PROBLEM REQUIREMENTS — Copy the lines of the listing below word for word, starting at the line that contains "gray star: rotated" and ending at the end of the listing. Leave the pictures out of your answer.

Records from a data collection
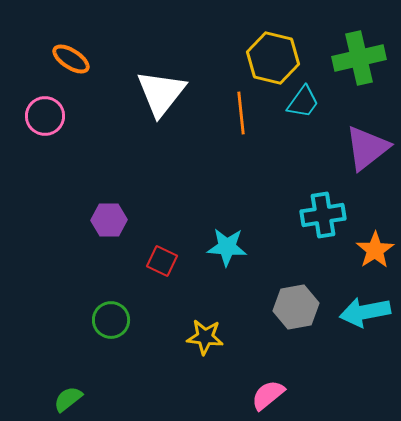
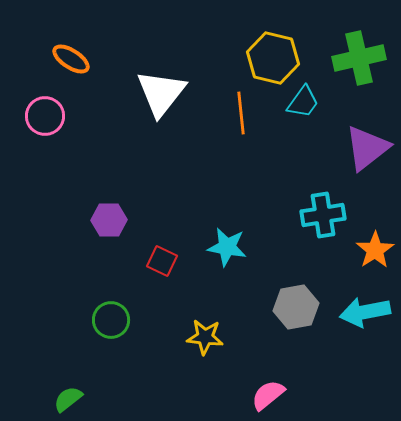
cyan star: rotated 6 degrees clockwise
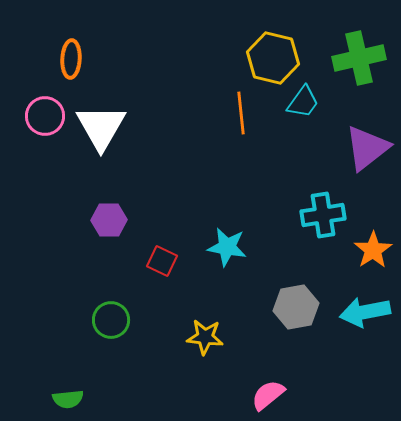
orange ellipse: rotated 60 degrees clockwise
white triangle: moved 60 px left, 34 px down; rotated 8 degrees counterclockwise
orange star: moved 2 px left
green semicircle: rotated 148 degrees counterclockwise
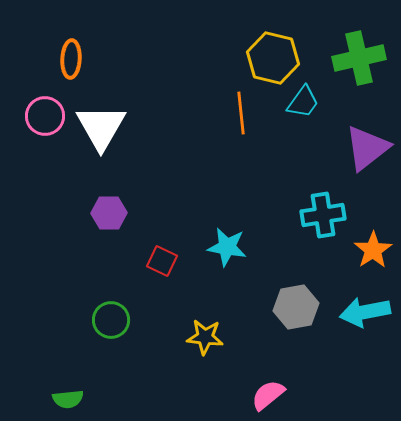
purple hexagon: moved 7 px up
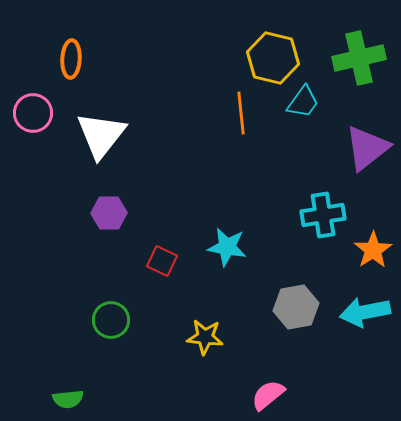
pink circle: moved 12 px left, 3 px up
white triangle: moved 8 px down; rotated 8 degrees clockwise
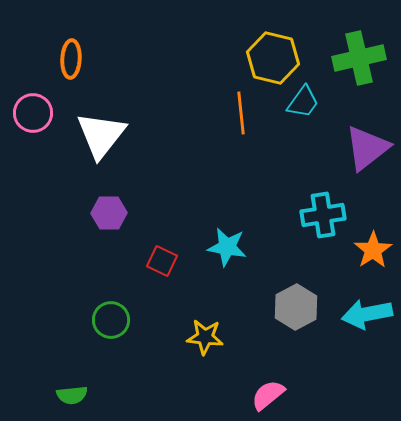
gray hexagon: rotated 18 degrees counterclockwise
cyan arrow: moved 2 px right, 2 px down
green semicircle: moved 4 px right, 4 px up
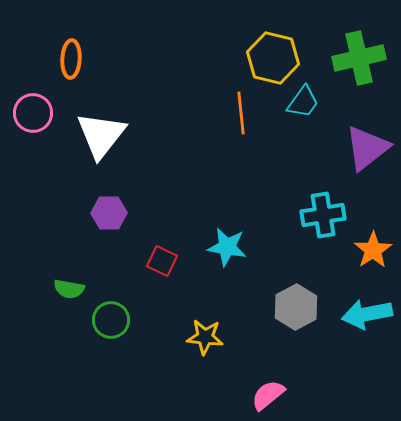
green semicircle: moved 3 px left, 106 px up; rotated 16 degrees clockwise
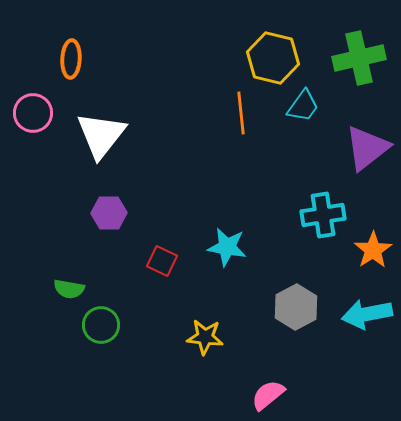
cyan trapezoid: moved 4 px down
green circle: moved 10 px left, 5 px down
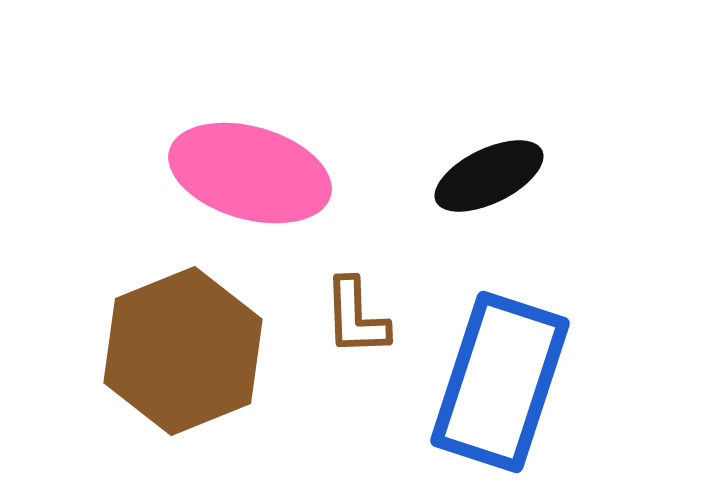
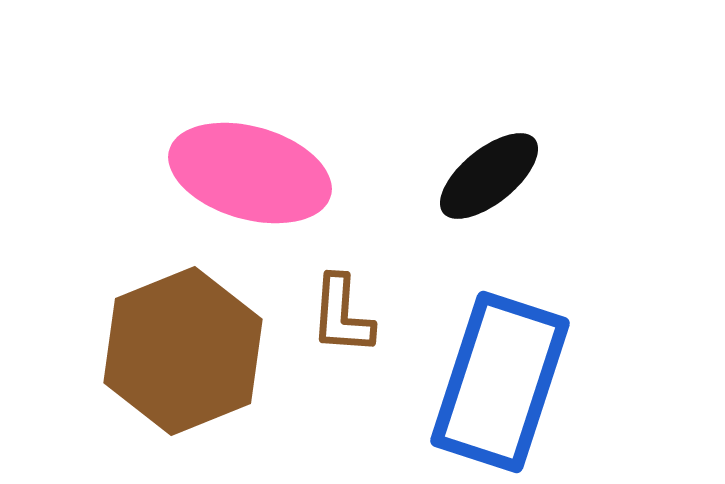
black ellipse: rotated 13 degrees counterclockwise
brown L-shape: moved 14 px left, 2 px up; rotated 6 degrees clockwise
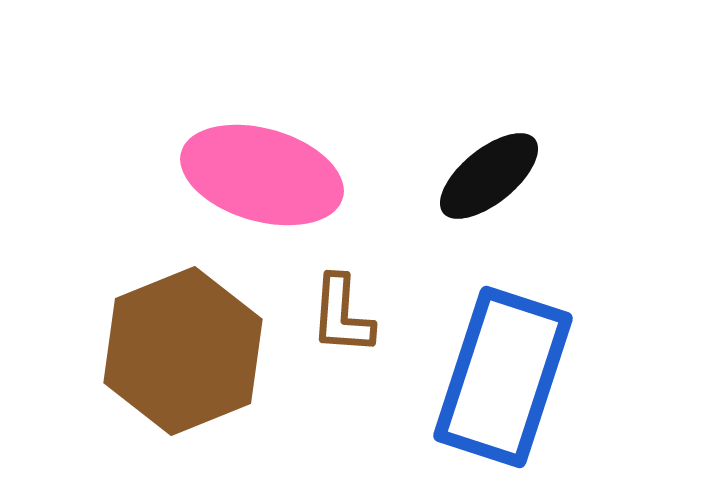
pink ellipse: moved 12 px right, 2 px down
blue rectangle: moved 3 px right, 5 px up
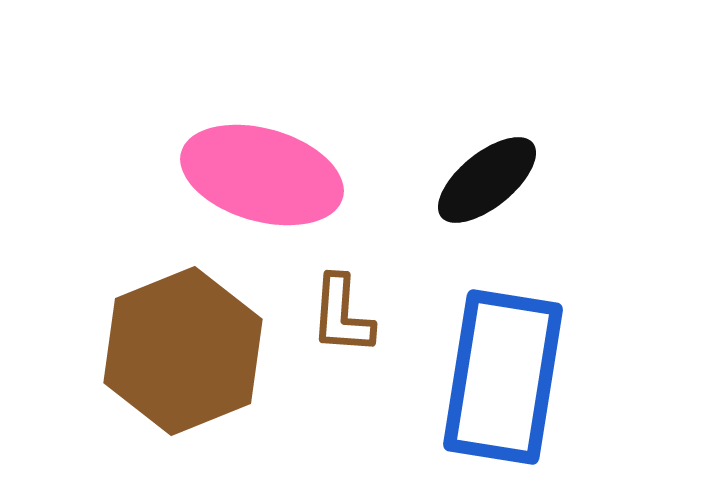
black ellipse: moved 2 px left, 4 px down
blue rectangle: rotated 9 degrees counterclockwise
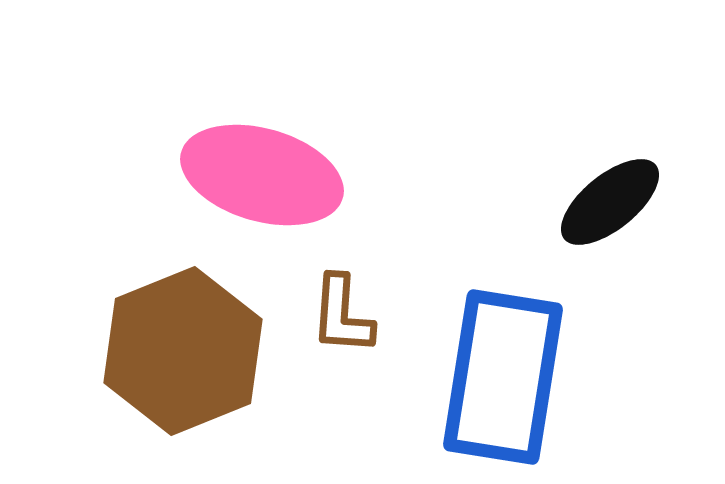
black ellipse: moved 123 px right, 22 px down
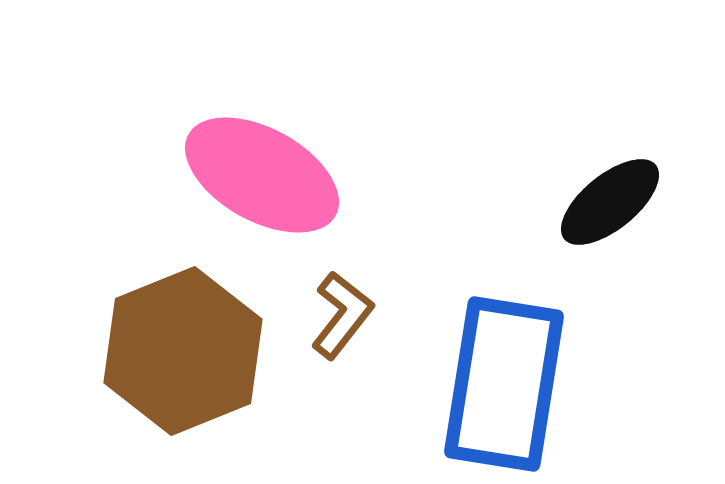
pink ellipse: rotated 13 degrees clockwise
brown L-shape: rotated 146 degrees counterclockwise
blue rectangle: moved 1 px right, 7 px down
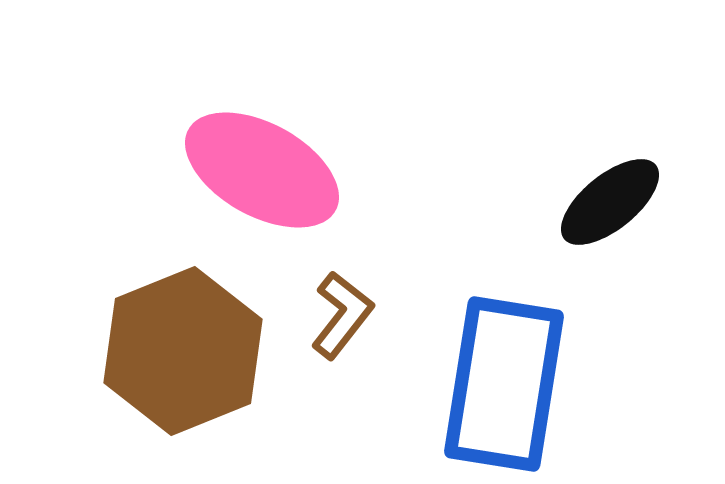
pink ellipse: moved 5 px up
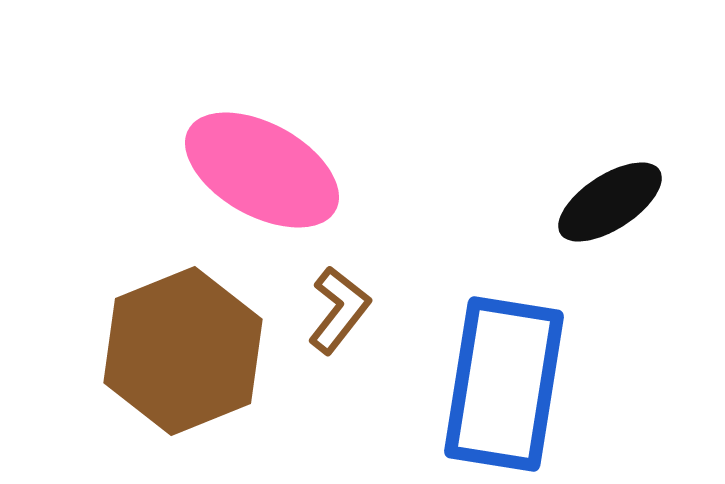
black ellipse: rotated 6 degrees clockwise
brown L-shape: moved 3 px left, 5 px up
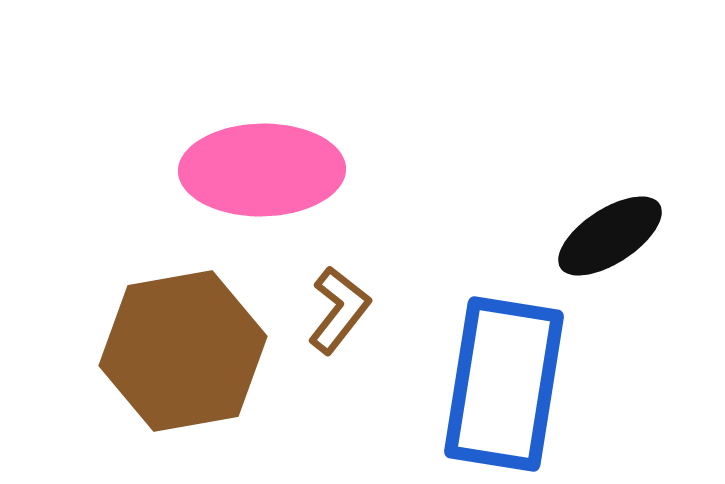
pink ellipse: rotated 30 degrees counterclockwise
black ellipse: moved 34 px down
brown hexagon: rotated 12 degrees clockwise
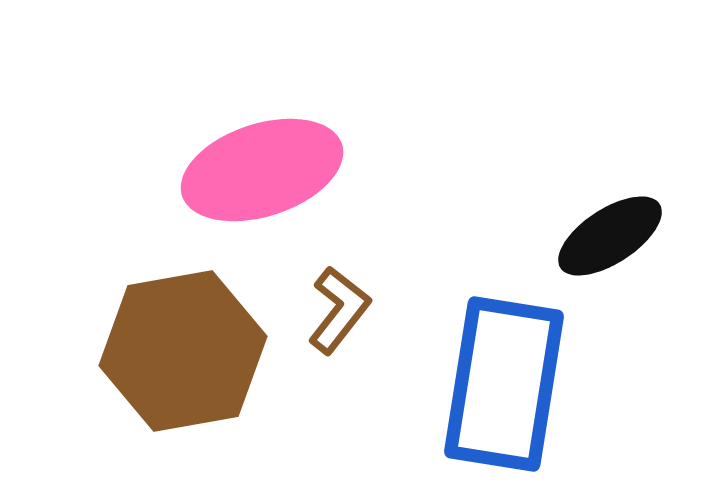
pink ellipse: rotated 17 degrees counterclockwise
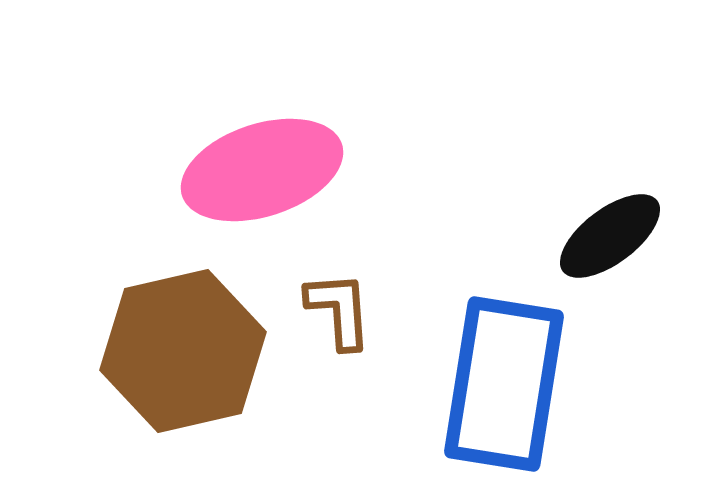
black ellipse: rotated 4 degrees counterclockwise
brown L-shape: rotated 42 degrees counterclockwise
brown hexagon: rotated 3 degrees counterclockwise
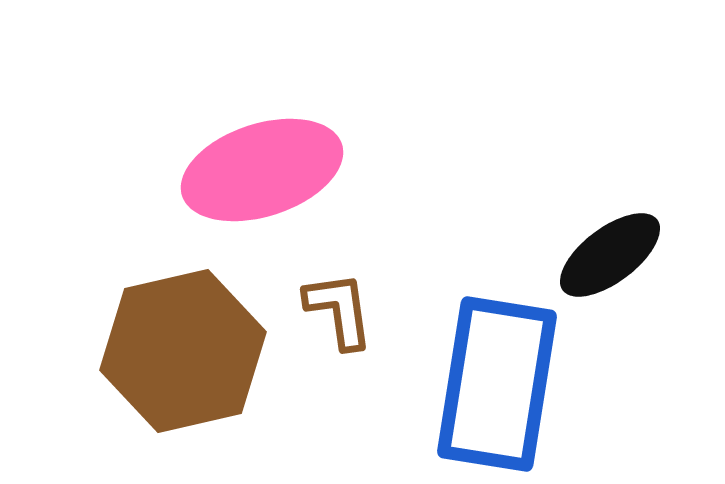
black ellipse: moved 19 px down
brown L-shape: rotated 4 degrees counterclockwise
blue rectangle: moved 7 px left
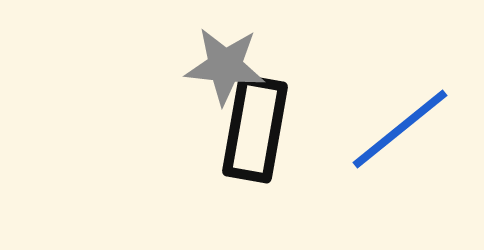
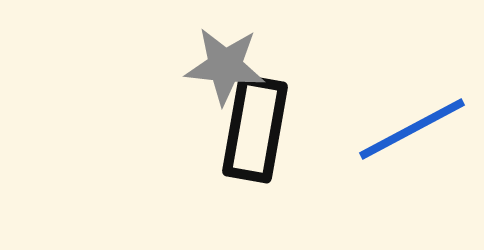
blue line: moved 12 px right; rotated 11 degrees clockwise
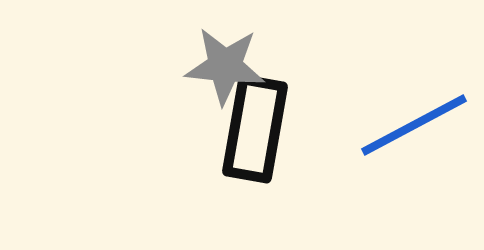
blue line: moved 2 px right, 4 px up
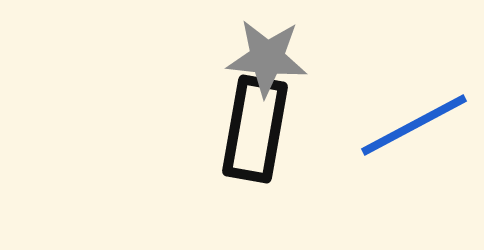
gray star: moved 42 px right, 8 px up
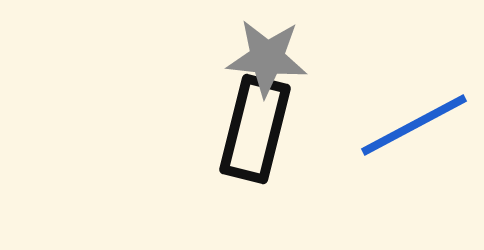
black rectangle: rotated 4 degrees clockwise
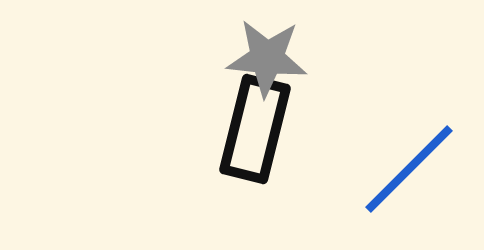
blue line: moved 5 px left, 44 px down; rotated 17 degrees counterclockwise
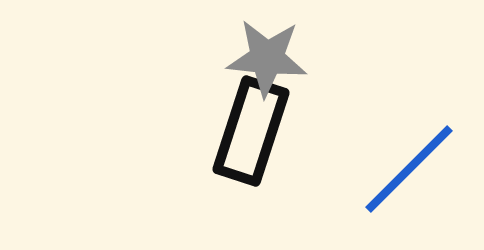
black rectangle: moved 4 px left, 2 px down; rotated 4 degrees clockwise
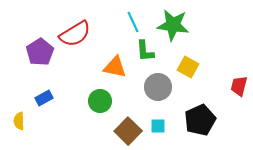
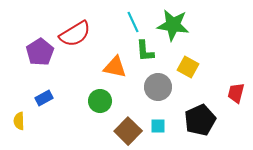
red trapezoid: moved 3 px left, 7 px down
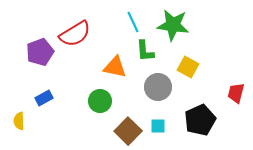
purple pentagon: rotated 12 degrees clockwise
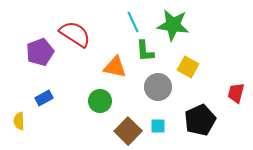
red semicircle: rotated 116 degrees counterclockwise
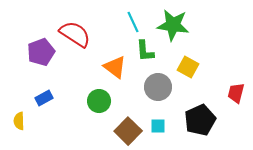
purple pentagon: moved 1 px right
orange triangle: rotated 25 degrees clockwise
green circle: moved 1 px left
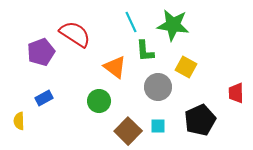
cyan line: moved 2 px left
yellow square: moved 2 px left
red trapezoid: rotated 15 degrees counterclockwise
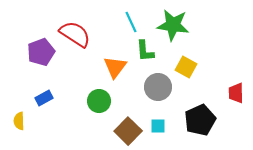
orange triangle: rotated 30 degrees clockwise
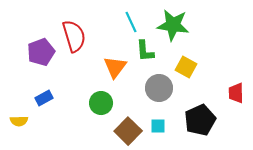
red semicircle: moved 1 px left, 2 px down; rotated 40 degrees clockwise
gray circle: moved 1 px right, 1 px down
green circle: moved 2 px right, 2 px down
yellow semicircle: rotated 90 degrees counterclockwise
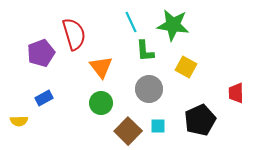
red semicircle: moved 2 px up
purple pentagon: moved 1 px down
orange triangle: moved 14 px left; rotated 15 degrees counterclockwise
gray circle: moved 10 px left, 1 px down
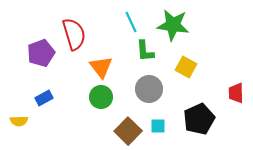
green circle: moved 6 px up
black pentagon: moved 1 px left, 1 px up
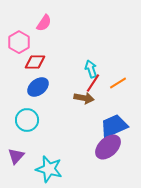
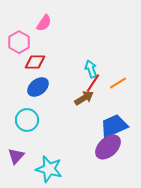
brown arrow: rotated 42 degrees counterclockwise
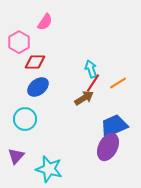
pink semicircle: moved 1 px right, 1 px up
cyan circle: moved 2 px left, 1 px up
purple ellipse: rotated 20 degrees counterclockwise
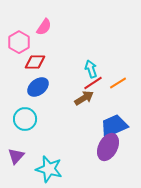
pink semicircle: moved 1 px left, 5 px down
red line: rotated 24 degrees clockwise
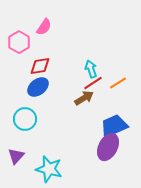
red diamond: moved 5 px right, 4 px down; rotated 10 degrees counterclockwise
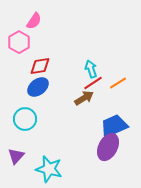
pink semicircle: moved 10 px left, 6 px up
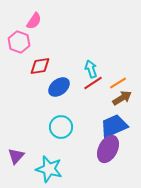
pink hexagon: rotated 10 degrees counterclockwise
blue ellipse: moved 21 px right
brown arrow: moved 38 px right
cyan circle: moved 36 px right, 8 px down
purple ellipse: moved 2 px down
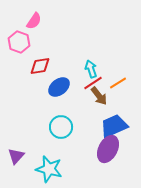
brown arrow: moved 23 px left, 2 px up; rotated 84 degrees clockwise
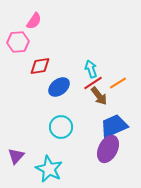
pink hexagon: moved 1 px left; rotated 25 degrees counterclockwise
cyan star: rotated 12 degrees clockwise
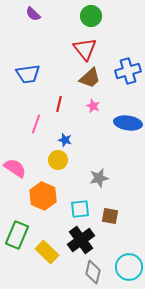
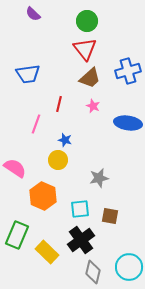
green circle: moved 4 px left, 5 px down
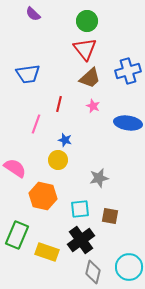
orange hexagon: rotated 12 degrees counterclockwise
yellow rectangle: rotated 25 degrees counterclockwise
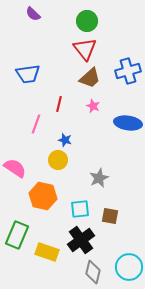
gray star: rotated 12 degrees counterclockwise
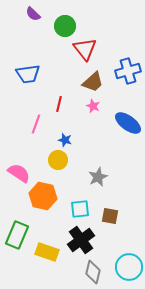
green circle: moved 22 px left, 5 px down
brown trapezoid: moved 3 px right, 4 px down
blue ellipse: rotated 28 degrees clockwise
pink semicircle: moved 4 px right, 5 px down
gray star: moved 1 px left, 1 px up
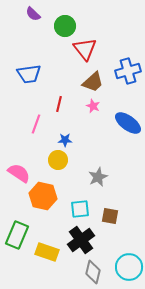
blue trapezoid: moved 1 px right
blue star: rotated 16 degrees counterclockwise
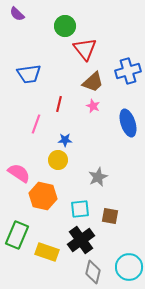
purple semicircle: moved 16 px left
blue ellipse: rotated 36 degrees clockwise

FINISHED TASK —
gray star: rotated 12 degrees counterclockwise
green circle: moved 22 px left, 5 px down
brown trapezoid: moved 3 px right, 4 px down
blue ellipse: rotated 28 degrees clockwise
pink semicircle: moved 4 px right, 5 px down
gray star: moved 1 px left, 1 px up
blue trapezoid: moved 1 px right
blue star: rotated 16 degrees counterclockwise
purple semicircle: moved 16 px left
blue ellipse: rotated 36 degrees clockwise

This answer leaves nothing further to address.